Your goal ▸
Work out how many lines in the data below contain the string "arrow", and reply with that figure alone.

>>>>>

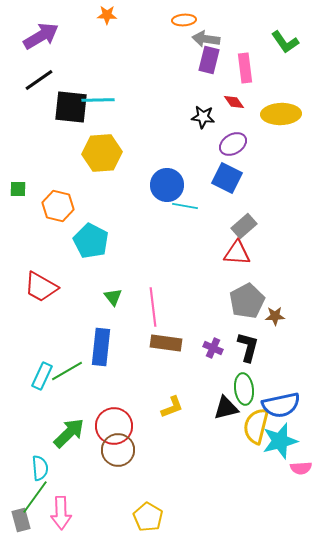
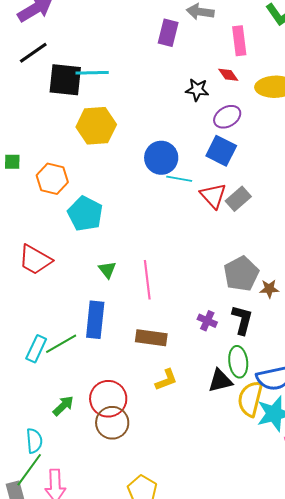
purple rectangle: (209, 60) -> (168, 33), moved
red triangle: (237, 253) -> (213, 196), moved, turned 44
brown rectangle: (166, 343) -> (151, 338), moved
green arrow: (69, 433) -> (63, 406), size x0.7

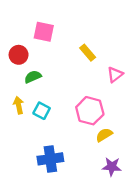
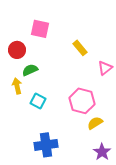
yellow arrow: (19, 105) -> (17, 86), moved
purple star: (112, 167) -> (102, 152), turned 30

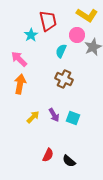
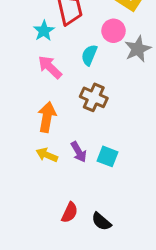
pink arrow: (19, 59) -> (50, 67), moved
orange arrow: (20, 84) -> (47, 117), moved
yellow arrow: (33, 117) -> (47, 155), turned -112

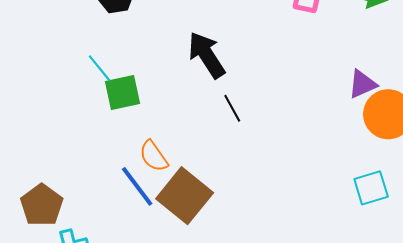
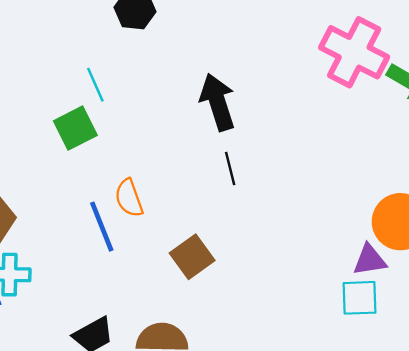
purple triangle: (362, 84) -> (370, 260), moved
green square: (123, 92) -> (75, 128), moved, turned -30
brown square: (185, 196) -> (192, 257), moved, size x0.7

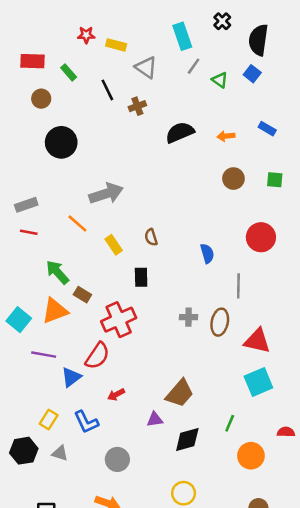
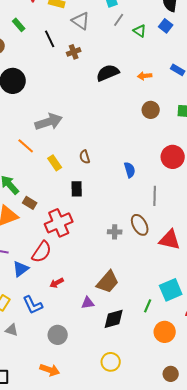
gray cross: (189, 317) -> (115, 232), moved
brown ellipse: (220, 322) -> (140, 225), turned -40
cyan square: (258, 382) -> (171, 290), moved

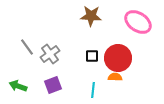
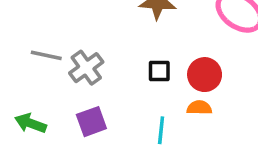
gray line: (27, 47) -> (46, 55), turned -42
red circle: (118, 58) -> (205, 75), size x0.7

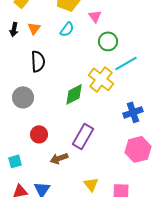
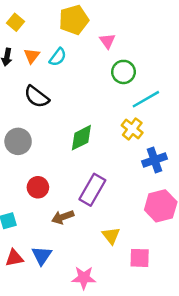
cyan semicircle: (67, 29) -> (58, 57), moved
black semicircle: (38, 61) -> (37, 97), turned 130
yellow cross: (101, 79) -> (132, 129), moved, size x0.7
yellow triangle: (91, 184) -> (111, 236), moved

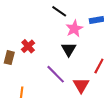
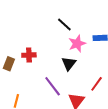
red cross: (28, 46) -> (29, 55), turned 32

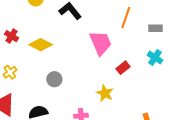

<<<<<

The answer ▸
5